### RECORDS SUPPLIED
========

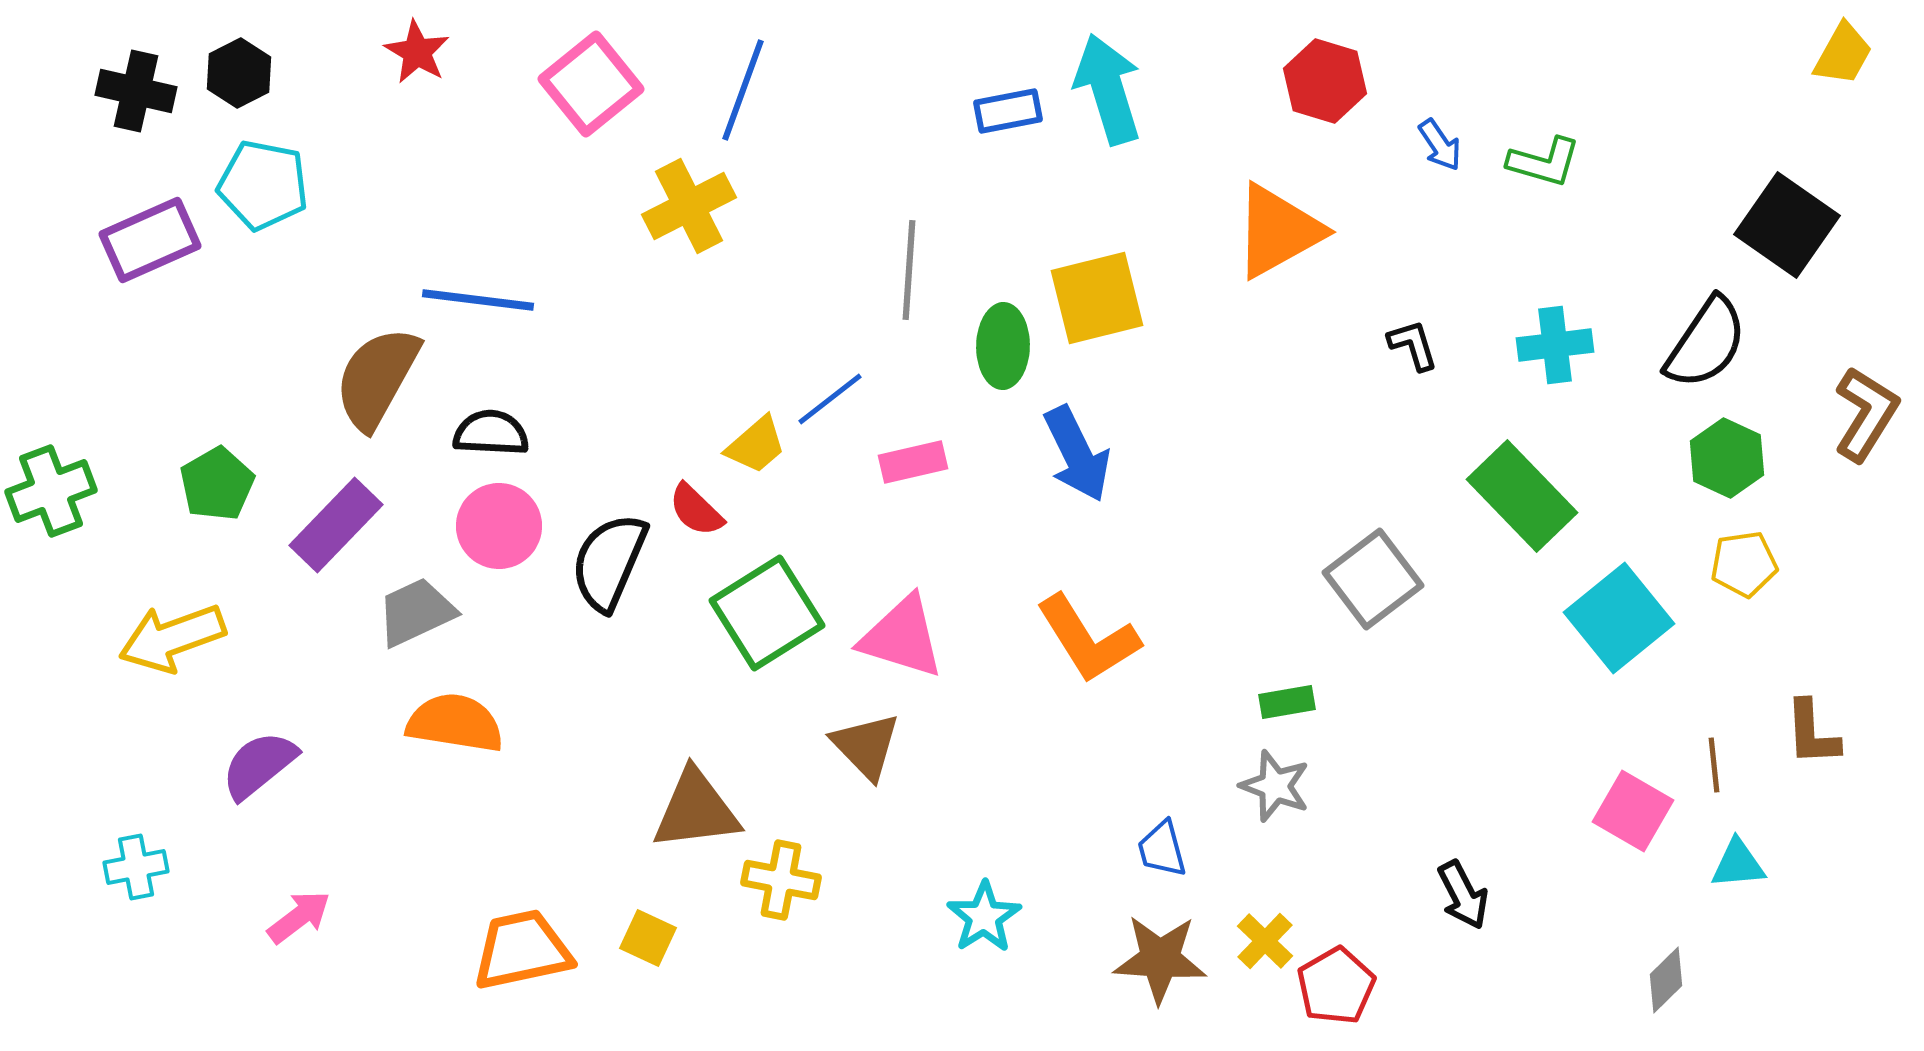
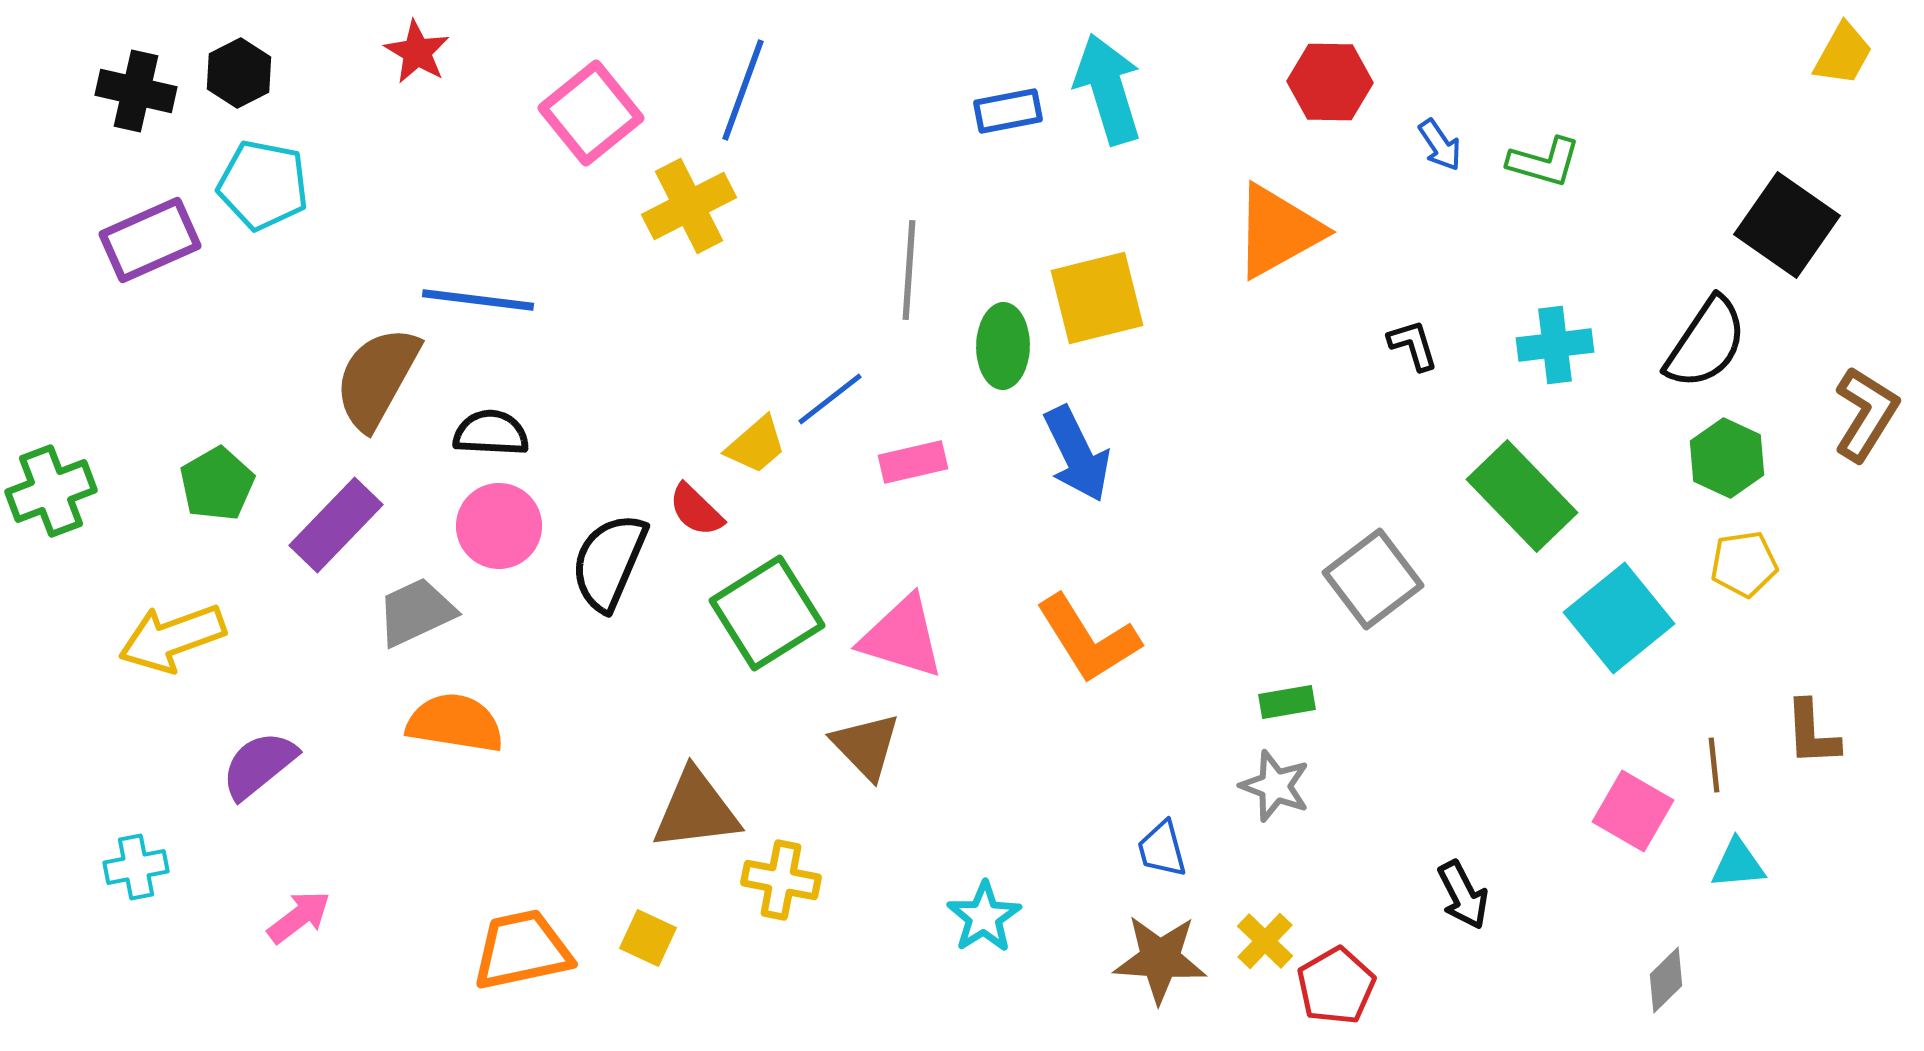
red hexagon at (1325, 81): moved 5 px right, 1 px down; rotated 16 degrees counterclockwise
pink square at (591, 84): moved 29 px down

========

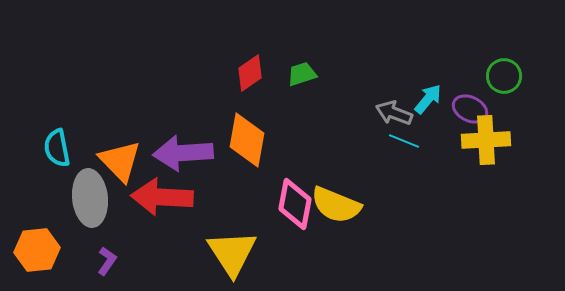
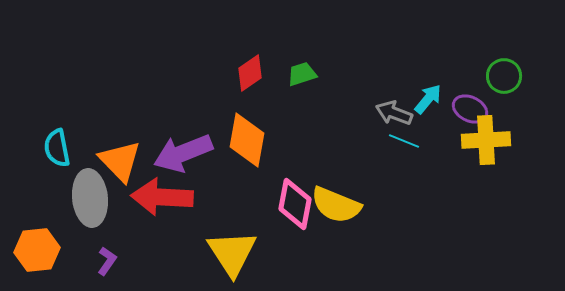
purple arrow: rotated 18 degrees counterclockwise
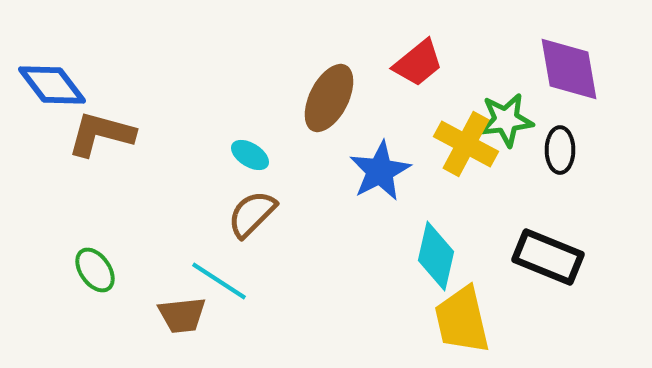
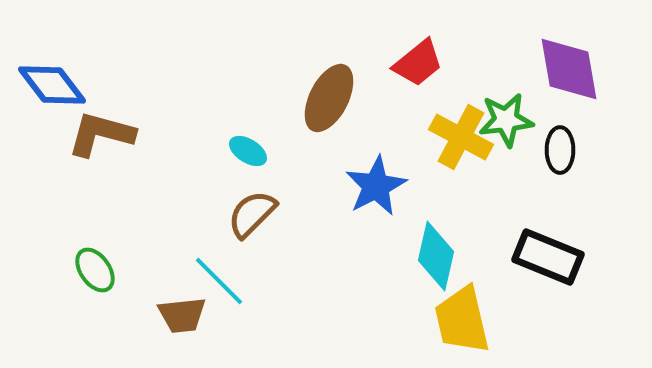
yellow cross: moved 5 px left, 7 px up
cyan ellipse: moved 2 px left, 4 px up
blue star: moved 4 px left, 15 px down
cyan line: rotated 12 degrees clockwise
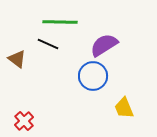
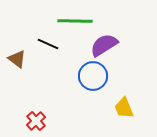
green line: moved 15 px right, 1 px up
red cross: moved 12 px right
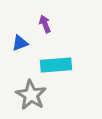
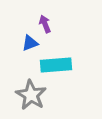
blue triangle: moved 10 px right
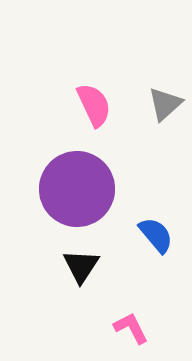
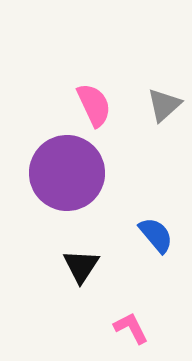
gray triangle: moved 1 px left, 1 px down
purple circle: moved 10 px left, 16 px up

========

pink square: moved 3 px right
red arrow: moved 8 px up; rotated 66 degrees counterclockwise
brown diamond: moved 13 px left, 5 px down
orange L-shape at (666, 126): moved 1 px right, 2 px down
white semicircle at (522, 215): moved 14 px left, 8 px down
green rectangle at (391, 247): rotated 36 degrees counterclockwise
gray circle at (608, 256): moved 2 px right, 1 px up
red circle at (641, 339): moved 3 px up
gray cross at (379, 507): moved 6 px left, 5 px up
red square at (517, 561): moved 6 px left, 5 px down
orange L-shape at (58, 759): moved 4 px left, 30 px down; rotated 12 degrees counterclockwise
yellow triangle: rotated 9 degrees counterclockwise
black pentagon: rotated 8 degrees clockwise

========

### WHAT TO DO
Nothing should appear in the answer except the lines above from the line with "white semicircle at" through the line with "yellow triangle: rotated", both included, written out exactly.

### OUTPUT BELOW
white semicircle at (522, 215): moved 14 px left, 8 px down
green rectangle at (391, 247): rotated 36 degrees counterclockwise
gray circle at (608, 256): moved 2 px right, 1 px up
red circle at (641, 339): moved 3 px up
gray cross at (379, 507): moved 6 px left, 5 px up
red square at (517, 561): moved 6 px left, 5 px down
orange L-shape at (58, 759): moved 4 px left, 30 px down; rotated 12 degrees counterclockwise
yellow triangle: rotated 9 degrees counterclockwise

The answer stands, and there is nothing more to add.